:: DATASET EXTRACT ::
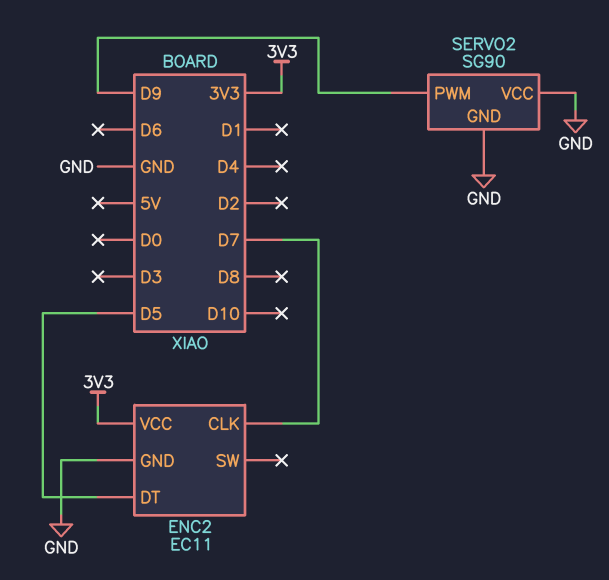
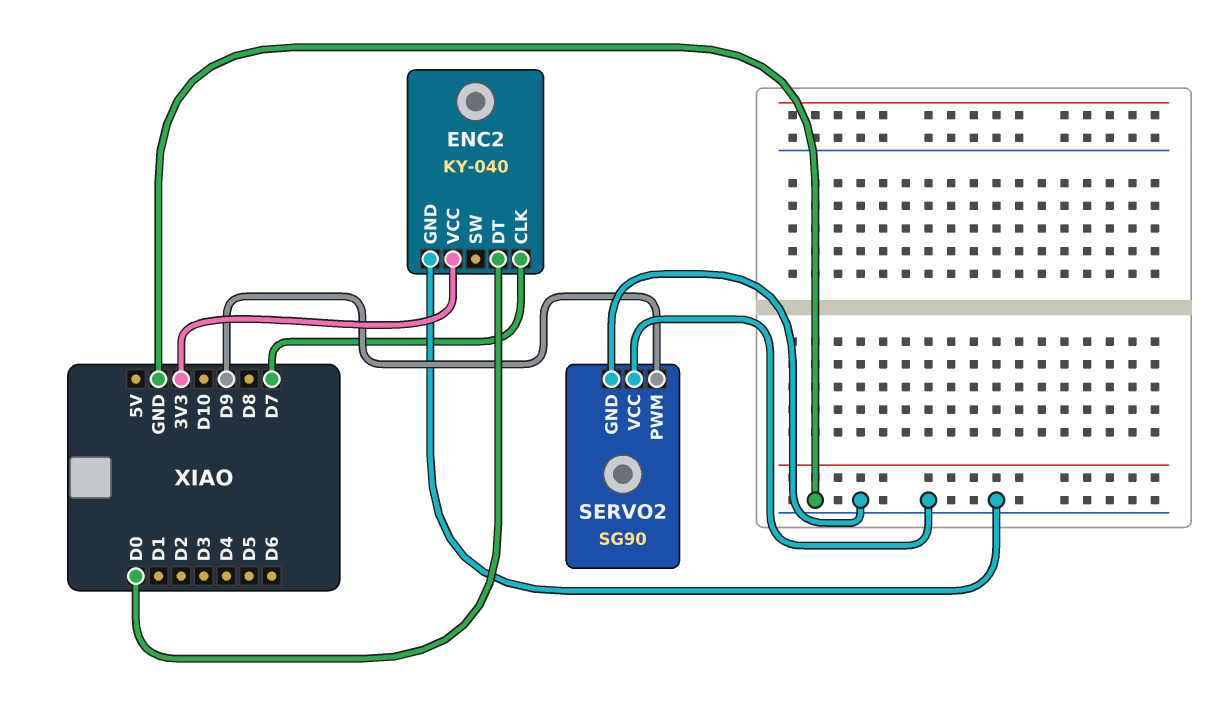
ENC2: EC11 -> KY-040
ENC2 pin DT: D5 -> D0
:::
:: DATASET EXTRACT ::
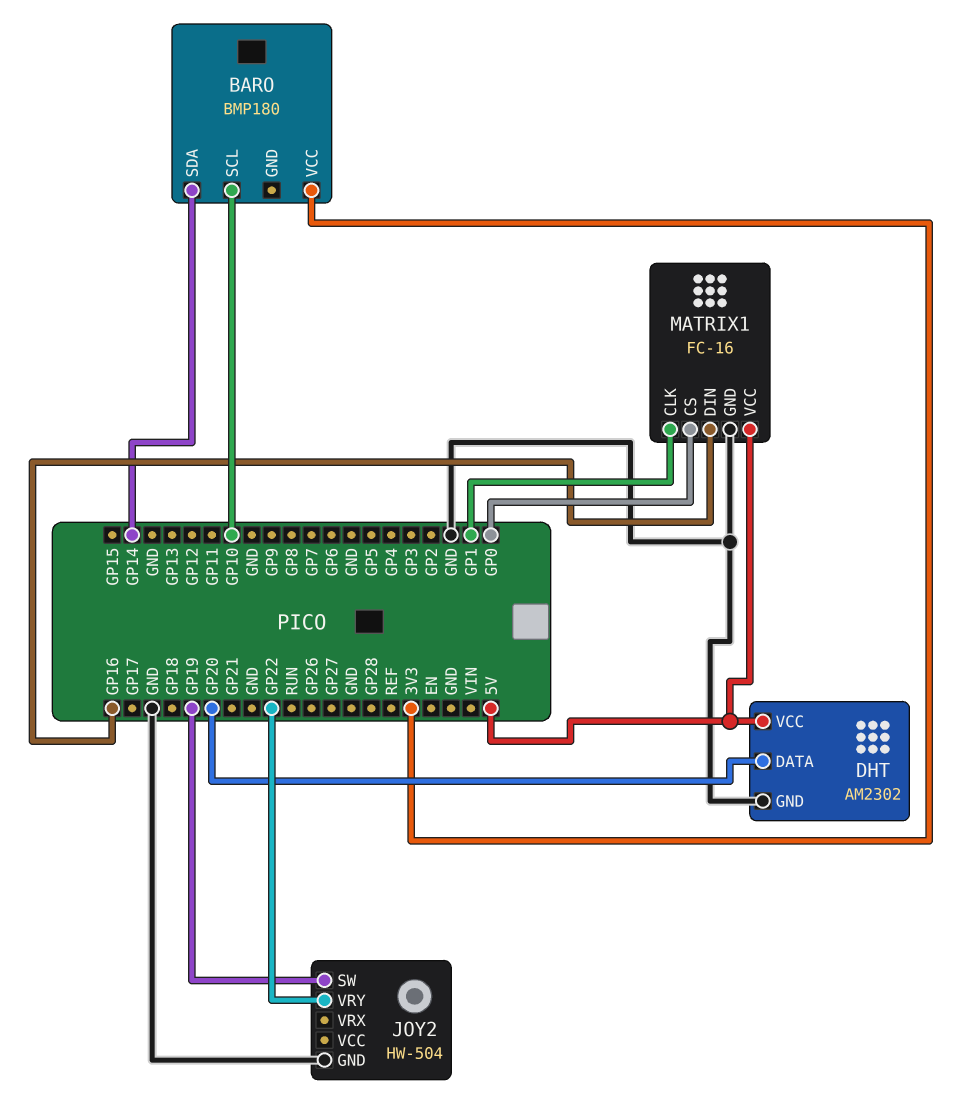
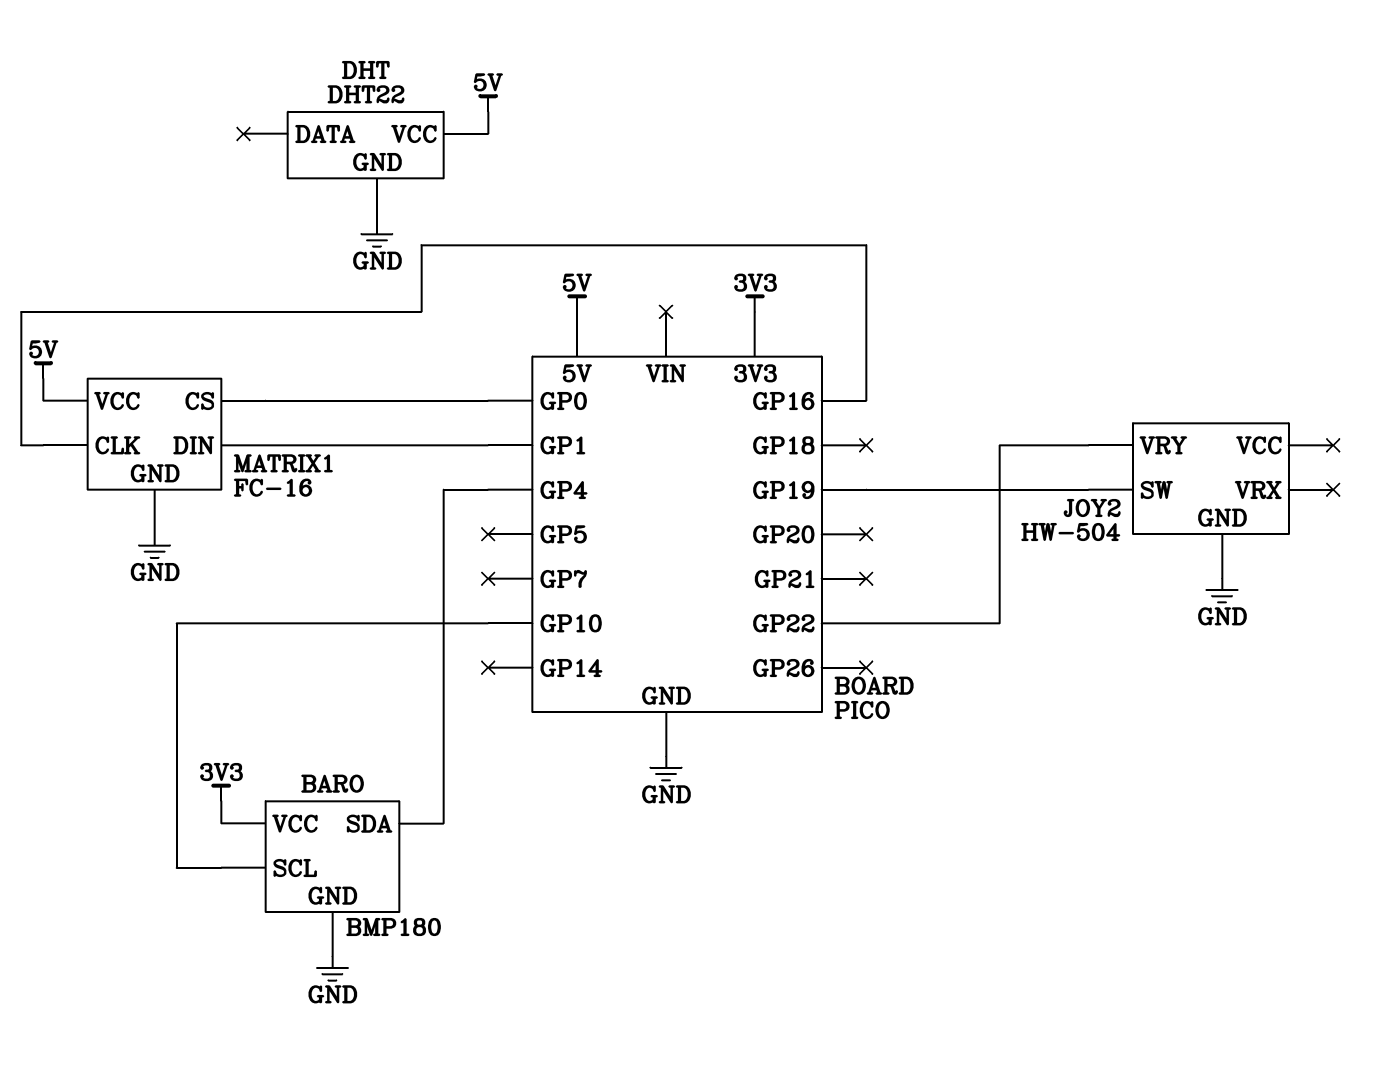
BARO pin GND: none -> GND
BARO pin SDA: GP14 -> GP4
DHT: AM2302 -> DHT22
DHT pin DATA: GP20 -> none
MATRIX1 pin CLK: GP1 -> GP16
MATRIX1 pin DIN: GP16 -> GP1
:::
:: DATASET EXTRACT ::
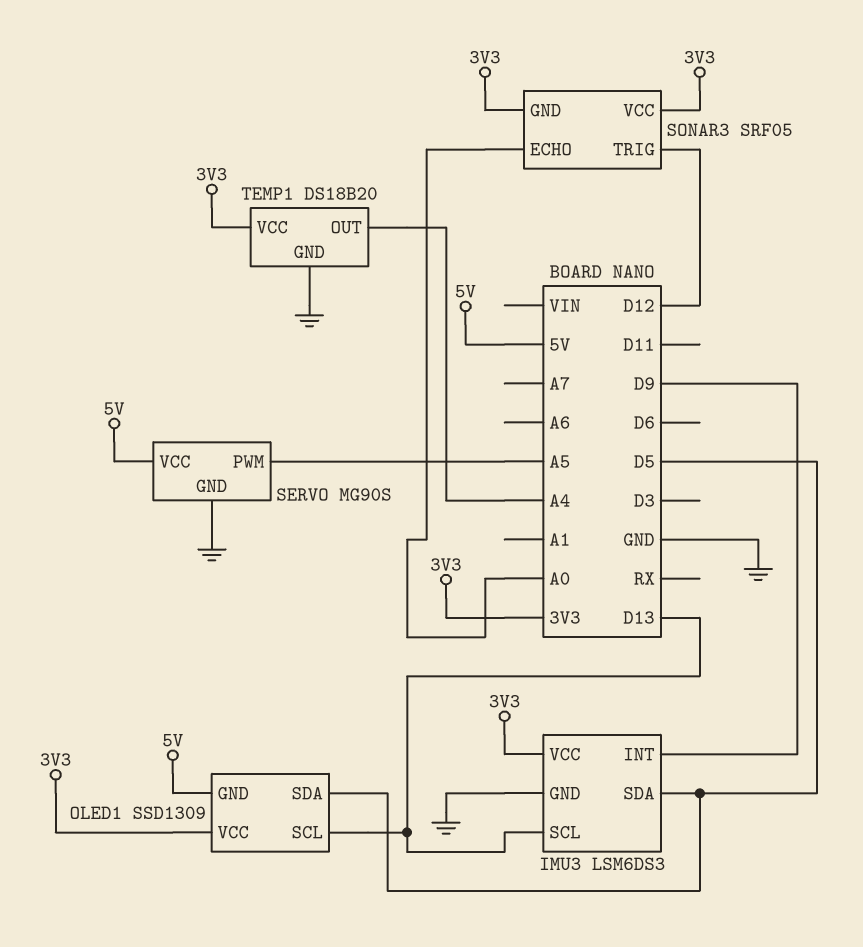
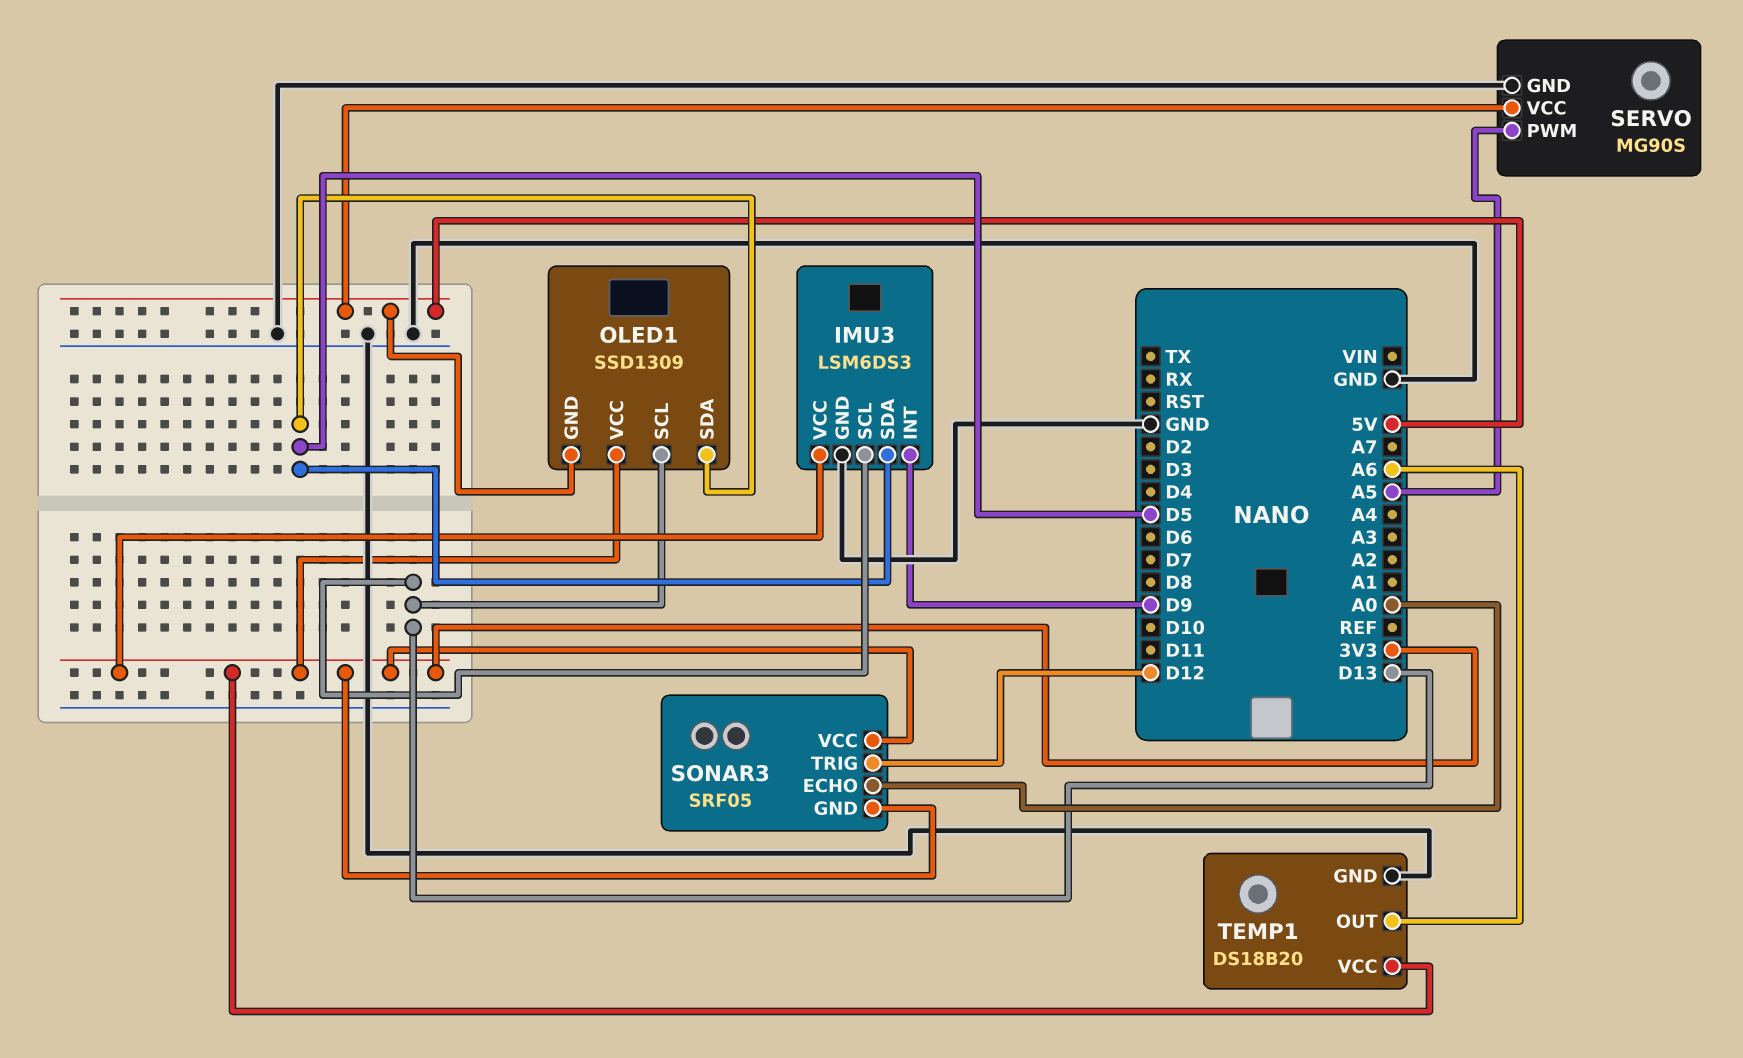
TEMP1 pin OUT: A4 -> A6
:::
WORK TO COMPLETE: Begin with the line above that has "DHT: AM2302 -> DHT22" and continue through the line that has "MATRIX1 pin DIN: GP16 -> GP1", setting each one down exactly. Stop there.

EXERCISE RESPONSE:
DHT: AM2302 -> DHT22
DHT pin DATA: GP20 -> none
MATRIX1 pin CLK: GP1 -> GP16
MATRIX1 pin DIN: GP16 -> GP1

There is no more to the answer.